> What you have to do
If a line below contains the string "HAMMER", return that line.

> Data listing
|---|
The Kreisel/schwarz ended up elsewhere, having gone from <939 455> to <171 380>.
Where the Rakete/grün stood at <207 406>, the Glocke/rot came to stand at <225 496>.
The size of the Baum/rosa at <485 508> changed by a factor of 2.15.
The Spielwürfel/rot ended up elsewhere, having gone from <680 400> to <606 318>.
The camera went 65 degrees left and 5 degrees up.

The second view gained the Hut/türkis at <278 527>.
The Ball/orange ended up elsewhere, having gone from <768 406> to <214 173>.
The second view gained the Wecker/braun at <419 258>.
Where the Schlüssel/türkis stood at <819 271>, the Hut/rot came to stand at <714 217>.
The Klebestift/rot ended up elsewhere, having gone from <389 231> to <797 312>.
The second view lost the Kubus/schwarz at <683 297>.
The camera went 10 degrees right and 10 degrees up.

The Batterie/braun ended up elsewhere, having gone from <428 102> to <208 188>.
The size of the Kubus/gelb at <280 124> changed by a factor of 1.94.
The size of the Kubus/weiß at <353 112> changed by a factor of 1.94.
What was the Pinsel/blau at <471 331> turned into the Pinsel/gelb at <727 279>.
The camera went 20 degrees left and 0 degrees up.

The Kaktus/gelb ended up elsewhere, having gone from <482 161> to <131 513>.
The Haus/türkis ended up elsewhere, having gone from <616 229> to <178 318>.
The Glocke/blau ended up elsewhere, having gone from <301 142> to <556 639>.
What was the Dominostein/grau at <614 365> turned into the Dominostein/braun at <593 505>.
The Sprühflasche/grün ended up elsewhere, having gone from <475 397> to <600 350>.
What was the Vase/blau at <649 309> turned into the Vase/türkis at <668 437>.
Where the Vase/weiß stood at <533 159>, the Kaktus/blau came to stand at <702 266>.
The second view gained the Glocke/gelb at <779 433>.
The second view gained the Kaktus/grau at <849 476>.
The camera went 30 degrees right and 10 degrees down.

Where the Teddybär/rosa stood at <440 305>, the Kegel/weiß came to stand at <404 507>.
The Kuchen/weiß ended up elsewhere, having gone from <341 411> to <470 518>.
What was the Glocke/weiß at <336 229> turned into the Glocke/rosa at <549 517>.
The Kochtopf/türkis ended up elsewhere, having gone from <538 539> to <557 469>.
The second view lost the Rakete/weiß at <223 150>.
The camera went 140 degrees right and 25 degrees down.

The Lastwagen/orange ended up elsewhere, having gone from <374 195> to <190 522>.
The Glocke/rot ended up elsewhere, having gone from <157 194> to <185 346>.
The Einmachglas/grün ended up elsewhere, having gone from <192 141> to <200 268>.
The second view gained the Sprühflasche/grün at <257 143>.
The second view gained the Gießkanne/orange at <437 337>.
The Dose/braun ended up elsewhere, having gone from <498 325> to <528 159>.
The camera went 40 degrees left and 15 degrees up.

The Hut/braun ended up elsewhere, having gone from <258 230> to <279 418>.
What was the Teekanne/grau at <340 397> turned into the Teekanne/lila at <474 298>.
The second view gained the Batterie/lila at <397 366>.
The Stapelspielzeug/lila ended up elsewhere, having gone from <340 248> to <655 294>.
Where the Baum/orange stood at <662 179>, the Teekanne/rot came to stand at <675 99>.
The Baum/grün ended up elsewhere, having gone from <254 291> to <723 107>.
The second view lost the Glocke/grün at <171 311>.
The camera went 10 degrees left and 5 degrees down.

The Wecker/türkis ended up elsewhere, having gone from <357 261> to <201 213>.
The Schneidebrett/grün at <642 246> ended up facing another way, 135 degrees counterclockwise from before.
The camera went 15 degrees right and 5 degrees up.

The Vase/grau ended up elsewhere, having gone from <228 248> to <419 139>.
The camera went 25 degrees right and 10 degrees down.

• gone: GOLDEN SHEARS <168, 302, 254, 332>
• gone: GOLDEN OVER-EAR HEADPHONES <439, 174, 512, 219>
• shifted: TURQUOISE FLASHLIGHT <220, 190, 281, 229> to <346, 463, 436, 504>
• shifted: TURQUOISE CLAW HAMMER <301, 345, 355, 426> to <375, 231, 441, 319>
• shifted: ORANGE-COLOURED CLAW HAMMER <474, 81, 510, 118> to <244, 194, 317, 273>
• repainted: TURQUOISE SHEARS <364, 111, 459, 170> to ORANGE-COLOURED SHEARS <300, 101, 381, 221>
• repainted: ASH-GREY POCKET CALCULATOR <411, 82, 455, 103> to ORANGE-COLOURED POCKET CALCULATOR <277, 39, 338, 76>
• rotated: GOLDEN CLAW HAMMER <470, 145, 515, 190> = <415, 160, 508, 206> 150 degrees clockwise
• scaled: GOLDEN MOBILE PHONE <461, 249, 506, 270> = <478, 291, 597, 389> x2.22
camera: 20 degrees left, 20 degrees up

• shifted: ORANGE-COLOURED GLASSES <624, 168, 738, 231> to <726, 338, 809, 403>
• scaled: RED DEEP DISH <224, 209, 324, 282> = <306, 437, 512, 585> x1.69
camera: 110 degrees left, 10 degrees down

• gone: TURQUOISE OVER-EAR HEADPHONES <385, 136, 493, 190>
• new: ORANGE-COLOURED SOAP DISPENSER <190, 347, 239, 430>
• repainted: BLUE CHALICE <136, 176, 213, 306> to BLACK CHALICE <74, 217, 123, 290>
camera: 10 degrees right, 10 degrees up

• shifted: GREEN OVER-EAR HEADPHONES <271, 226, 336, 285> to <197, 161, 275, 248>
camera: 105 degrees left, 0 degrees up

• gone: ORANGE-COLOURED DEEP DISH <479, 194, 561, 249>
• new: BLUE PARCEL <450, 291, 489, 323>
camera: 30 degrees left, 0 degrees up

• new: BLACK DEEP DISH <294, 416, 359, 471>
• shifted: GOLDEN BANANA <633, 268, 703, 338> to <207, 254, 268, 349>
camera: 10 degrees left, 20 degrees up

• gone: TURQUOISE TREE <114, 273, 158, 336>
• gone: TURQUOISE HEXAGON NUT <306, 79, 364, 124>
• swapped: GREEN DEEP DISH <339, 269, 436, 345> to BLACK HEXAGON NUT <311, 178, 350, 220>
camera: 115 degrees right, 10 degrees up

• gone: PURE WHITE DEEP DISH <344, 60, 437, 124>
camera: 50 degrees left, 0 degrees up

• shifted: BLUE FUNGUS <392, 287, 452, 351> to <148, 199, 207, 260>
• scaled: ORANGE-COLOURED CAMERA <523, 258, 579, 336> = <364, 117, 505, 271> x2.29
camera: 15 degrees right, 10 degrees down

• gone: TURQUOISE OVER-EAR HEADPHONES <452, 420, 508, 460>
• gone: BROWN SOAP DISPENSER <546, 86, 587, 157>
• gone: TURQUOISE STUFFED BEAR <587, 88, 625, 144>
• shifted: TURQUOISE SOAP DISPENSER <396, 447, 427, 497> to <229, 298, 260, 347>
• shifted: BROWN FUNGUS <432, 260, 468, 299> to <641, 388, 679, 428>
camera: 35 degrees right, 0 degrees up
|---|
> Response box
• shifted: TURQUOISE CLAW HAMMER <301, 345, 355, 426> to <375, 231, 441, 319>
• shifted: ORANGE-COLOURED CLAW HAMMER <474, 81, 510, 118> to <244, 194, 317, 273>
• rotated: GOLDEN CLAW HAMMER <470, 145, 515, 190> = <415, 160, 508, 206> 150 degrees clockwise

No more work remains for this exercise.